▶ Required work
Below are entries. Give back exactly the lines from the one containing "(87, 212) = (350, 359): blue car -> green car" through the one containing "(656, 370) = (360, 381): grey", inclusive, without the pictures.
----------
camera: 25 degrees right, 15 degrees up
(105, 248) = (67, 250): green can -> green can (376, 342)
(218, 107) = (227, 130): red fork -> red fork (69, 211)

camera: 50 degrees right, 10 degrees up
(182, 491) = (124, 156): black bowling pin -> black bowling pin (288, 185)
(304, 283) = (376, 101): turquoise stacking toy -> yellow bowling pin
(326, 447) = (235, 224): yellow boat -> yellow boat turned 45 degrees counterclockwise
----------
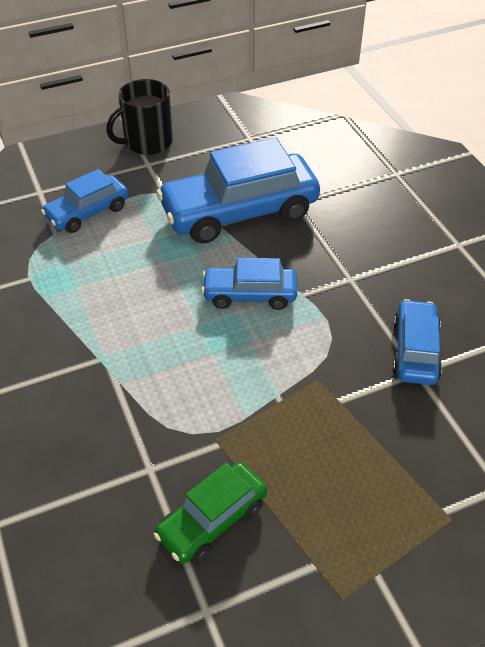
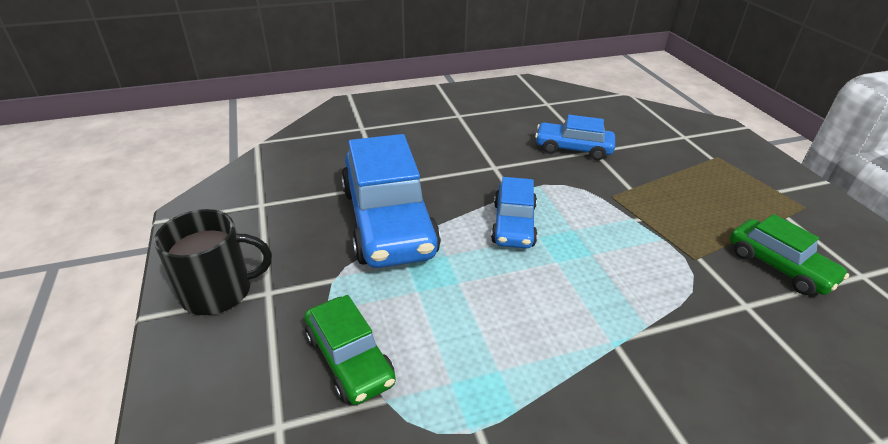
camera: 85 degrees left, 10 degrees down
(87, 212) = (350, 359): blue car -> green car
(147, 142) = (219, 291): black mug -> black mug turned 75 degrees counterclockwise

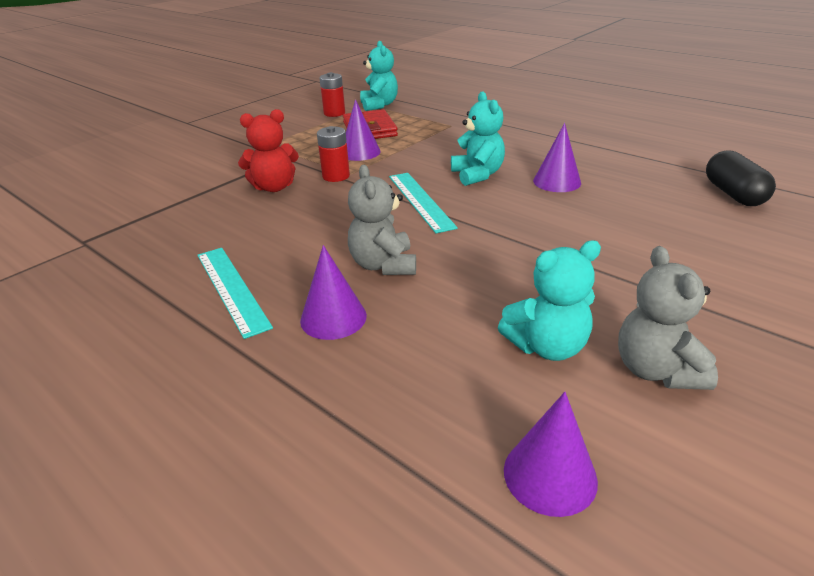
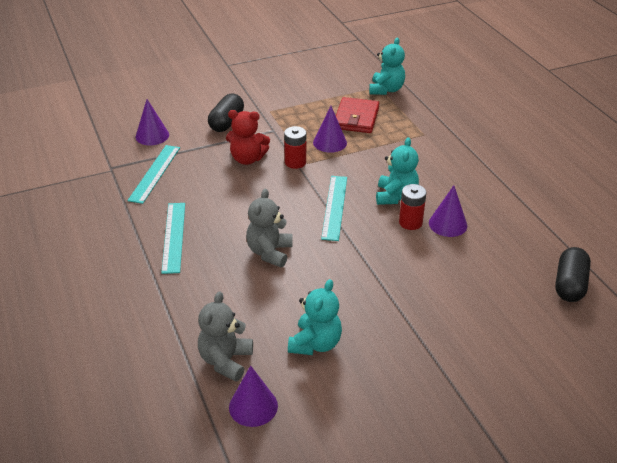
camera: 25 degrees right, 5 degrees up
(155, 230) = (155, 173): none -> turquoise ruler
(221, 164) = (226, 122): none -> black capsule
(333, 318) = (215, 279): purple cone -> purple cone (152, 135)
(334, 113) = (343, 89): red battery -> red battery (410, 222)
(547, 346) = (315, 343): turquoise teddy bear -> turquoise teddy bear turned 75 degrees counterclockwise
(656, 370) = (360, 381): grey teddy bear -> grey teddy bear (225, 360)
----------
▶ Task solution
(87, 212) = (350, 359): blue car -> green car
(147, 142) = (219, 291): black mug -> black mug turned 75 degrees counterclockwise

camera: 25 degrees right, 5 degrees up
(155, 230) = (155, 173): none -> turquoise ruler
(221, 164) = (226, 122): none -> black capsule
(333, 318) = (215, 279): purple cone -> purple cone (152, 135)
(334, 113) = (343, 89): red battery -> red battery (410, 222)
(547, 346) = (315, 343): turquoise teddy bear -> turquoise teddy bear turned 75 degrees counterclockwise
(656, 370) = (360, 381): grey teddy bear -> grey teddy bear (225, 360)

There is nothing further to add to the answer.